- **TASK TO COMPLETE**: Every entry, from the first to the last, should be written out exactly.

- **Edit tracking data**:
——

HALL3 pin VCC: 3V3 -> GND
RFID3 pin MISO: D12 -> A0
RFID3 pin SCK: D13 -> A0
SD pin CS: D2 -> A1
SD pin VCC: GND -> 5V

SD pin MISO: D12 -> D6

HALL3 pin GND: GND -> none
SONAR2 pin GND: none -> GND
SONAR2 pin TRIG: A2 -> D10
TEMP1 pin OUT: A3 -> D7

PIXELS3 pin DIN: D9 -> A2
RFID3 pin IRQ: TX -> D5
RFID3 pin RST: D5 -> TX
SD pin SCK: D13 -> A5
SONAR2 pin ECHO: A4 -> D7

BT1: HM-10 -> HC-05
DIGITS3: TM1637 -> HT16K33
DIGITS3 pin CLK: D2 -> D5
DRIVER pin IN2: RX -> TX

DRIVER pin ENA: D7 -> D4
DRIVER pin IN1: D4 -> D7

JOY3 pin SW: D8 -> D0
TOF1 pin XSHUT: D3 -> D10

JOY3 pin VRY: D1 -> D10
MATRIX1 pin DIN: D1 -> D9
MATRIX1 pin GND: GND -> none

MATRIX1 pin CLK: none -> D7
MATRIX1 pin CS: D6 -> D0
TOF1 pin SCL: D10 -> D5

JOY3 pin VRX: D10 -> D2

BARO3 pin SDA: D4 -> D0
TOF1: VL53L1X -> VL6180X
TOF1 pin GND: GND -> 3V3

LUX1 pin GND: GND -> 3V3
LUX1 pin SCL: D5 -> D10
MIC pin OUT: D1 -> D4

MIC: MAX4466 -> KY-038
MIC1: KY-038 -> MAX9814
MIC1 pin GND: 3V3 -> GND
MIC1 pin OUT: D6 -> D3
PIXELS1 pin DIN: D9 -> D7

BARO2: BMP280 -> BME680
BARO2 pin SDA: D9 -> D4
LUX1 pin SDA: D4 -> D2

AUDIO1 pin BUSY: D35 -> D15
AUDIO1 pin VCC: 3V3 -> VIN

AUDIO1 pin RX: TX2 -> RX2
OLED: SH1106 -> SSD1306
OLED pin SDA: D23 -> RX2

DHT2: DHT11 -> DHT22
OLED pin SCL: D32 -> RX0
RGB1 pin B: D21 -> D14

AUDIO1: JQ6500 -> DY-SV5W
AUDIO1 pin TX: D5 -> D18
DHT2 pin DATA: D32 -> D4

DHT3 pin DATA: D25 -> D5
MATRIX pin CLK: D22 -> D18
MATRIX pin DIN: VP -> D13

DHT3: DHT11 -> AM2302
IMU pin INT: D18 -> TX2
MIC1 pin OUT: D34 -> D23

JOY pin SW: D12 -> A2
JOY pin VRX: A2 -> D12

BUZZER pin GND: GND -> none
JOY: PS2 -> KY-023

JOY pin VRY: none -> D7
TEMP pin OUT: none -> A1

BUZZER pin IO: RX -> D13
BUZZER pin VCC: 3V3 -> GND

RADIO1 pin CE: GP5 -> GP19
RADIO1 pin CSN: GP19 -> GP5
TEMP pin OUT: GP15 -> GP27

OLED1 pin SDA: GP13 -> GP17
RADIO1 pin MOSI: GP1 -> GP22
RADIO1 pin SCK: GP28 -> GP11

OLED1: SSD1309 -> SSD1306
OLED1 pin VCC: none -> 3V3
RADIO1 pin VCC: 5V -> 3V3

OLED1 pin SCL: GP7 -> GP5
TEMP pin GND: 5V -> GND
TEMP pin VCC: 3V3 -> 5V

——

- **WRITTEN REPLY**:
HALL3 pin VCC: 3V3 -> GND
RFID3 pin MISO: D12 -> A0
RFID3 pin SCK: D13 -> A0
SD pin CS: D2 -> A1
SD pin VCC: GND -> 5V

SD pin MISO: D12 -> D6

HALL3 pin GND: GND -> none
SONAR2 pin GND: none -> GND
SONAR2 pin TRIG: A2 -> D10
TEMP1 pin OUT: A3 -> D7

PIXELS3 pin DIN: D9 -> A2
RFID3 pin IRQ: TX -> D5
RFID3 pin RST: D5 -> TX
SD pin SCK: D13 -> A5
SONAR2 pin ECHO: A4 -> D7

BT1: HM-10 -> HC-05
DIGITS3: TM1637 -> HT16K33
DIGITS3 pin CLK: D2 -> D5
DRIVER pin IN2: RX -> TX

DRIVER pin ENA: D7 -> D4
DRIVER pin IN1: D4 -> D7

JOY3 pin SW: D8 -> D0
TOF1 pin XSHUT: D3 -> D10

JOY3 pin VRY: D1 -> D10
MATRIX1 pin DIN: D1 -> D9
MATRIX1 pin GND: GND -> none

MATRIX1 pin CLK: none -> D7
MATRIX1 pin CS: D6 -> D0
TOF1 pin SCL: D10 -> D5

JOY3 pin VRX: D10 -> D2

BARO3 pin SDA: D4 -> D0
TOF1: VL53L1X -> VL6180X
TOF1 pin GND: GND -> 3V3

LUX1 pin GND: GND -> 3V3
LUX1 pin SCL: D5 -> D10
MIC pin OUT: D1 -> D4

MIC: MAX4466 -> KY-038
MIC1: KY-038 -> MAX9814
MIC1 pin GND: 3V3 -> GND
MIC1 pin OUT: D6 -> D3
PIXELS1 pin DIN: D9 -> D7

BARO2: BMP280 -> BME680
BARO2 pin SDA: D9 -> D4
LUX1 pin SDA: D4 -> D2

AUDIO1 pin BUSY: D35 -> D15
AUDIO1 pin VCC: 3V3 -> VIN

AUDIO1 pin RX: TX2 -> RX2
OLED: SH1106 -> SSD1306
OLED pin SDA: D23 -> RX2

DHT2: DHT11 -> DHT22
OLED pin SCL: D32 -> RX0
RGB1 pin B: D21 -> D14

AUDIO1: JQ6500 -> DY-SV5W
AUDIO1 pin TX: D5 -> D18
DHT2 pin DATA: D32 -> D4

DHT3 pin DATA: D25 -> D5
MATRIX pin CLK: D22 -> D18
MATRIX pin DIN: VP -> D13

DHT3: DHT11 -> AM2302
IMU pin INT: D18 -> TX2
MIC1 pin OUT: D34 -> D23

JOY pin SW: D12 -> A2
JOY pin VRX: A2 -> D12

BUZZER pin GND: GND -> none
JOY: PS2 -> KY-023

JOY pin VRY: none -> D7
TEMP pin OUT: none -> A1

BUZZER pin IO: RX -> D13
BUZZER pin VCC: 3V3 -> GND

RADIO1 pin CE: GP5 -> GP19
RADIO1 pin CSN: GP19 -> GP5
TEMP pin OUT: GP15 -> GP27

OLED1 pin SDA: GP13 -> GP17
RADIO1 pin MOSI: GP1 -> GP22
RADIO1 pin SCK: GP28 -> GP11

OLED1: SSD1309 -> SSD1306
OLED1 pin VCC: none -> 3V3
RADIO1 pin VCC: 5V -> 3V3

OLED1 pin SCL: GP7 -> GP5
TEMP pin GND: 5V -> GND
TEMP pin VCC: 3V3 -> 5V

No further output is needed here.